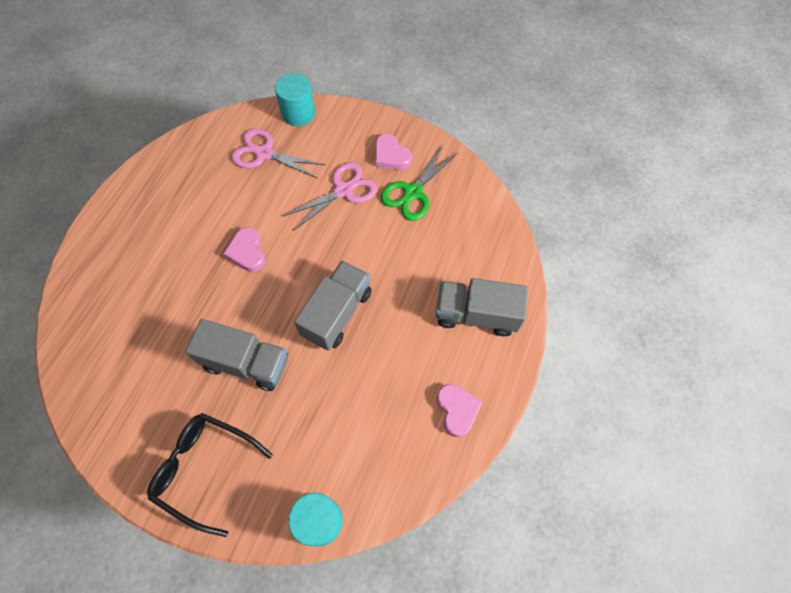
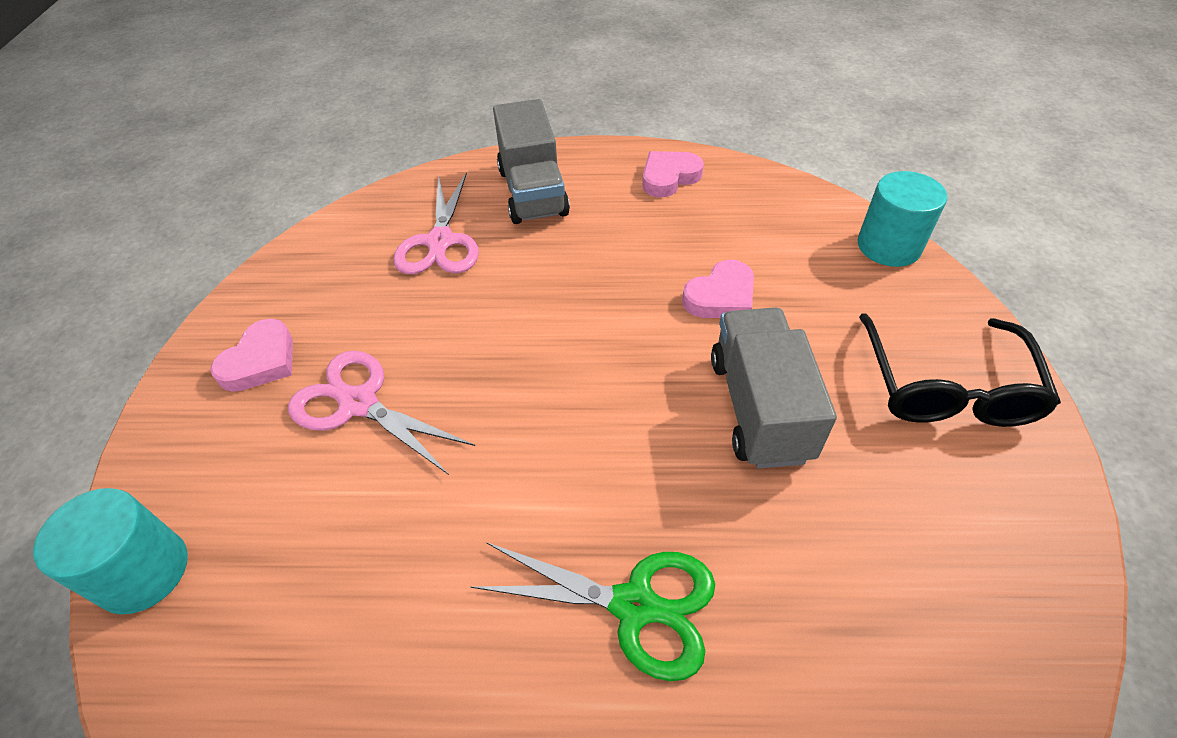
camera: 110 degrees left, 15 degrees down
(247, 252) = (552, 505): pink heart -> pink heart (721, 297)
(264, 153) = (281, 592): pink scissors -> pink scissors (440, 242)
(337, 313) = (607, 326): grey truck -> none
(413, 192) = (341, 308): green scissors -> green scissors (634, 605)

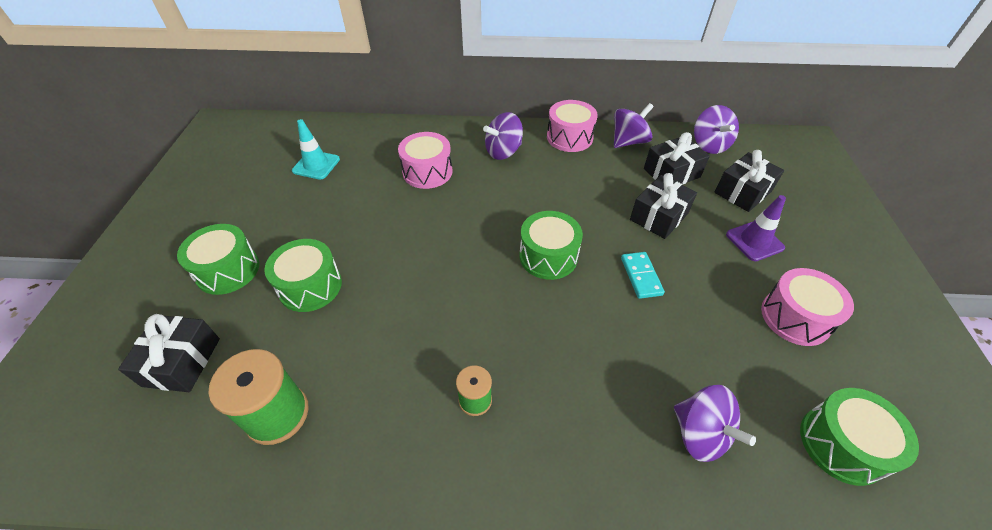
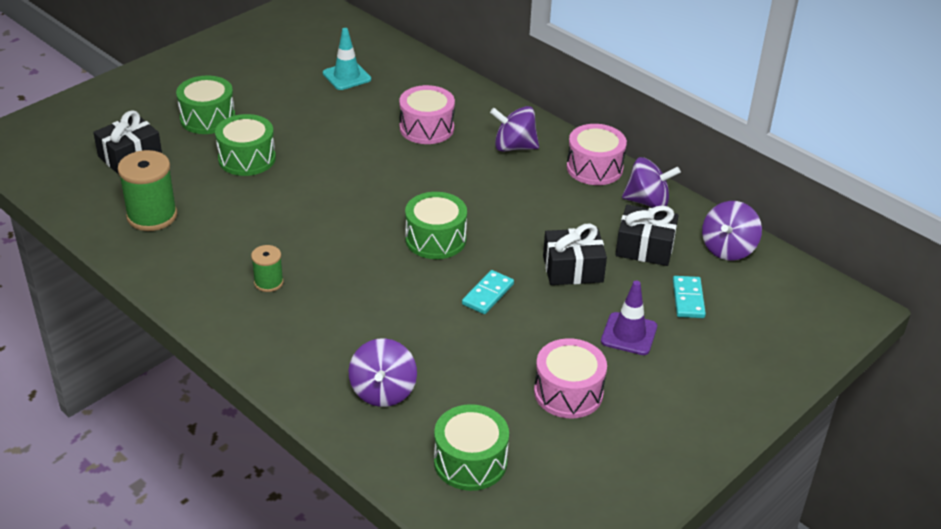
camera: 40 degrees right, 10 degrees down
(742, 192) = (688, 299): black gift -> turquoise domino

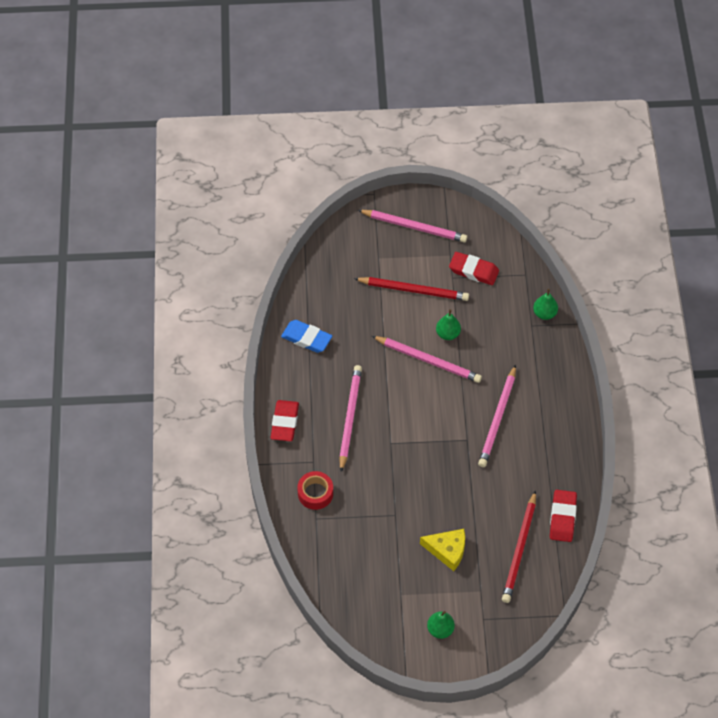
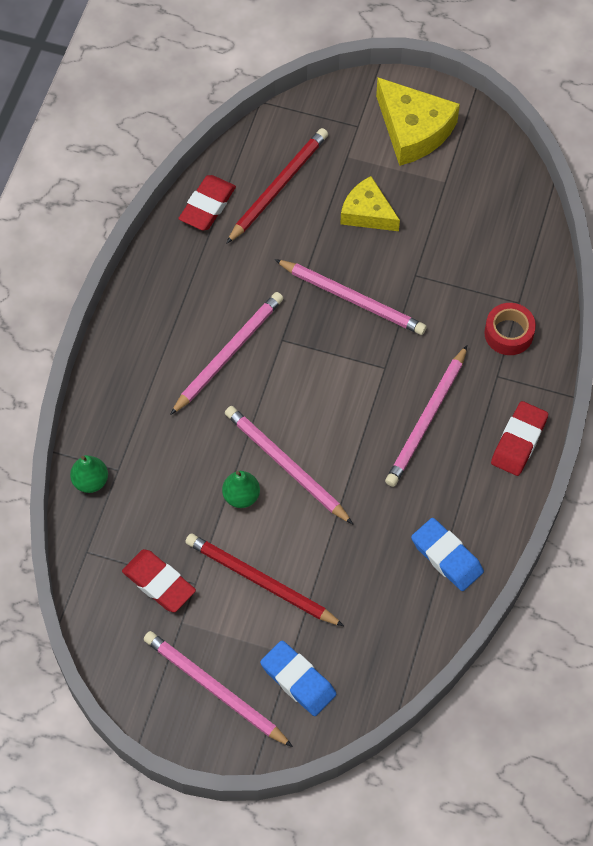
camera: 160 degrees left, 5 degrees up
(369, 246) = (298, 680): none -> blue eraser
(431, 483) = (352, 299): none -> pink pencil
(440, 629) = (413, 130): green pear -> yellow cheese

[AIM OF THE TASK]: Write out the lines of the listing from the one that holds "(247, 252) = (552, 505): pink" to the very last line, both included, exactly as they appear and without any pictures.

[YOUR SOLUTION]:
(247, 252) = (552, 505): pink heart -> pink heart (721, 297)
(264, 153) = (281, 592): pink scissors -> pink scissors (440, 242)
(337, 313) = (607, 326): grey truck -> none
(413, 192) = (341, 308): green scissors -> green scissors (634, 605)

camera: 40 degrees right, 10 degrees down
(742, 192) = (688, 299): black gift -> turquoise domino

camera: 160 degrees left, 5 degrees up
(369, 246) = (298, 680): none -> blue eraser
(431, 483) = (352, 299): none -> pink pencil
(440, 629) = (413, 130): green pear -> yellow cheese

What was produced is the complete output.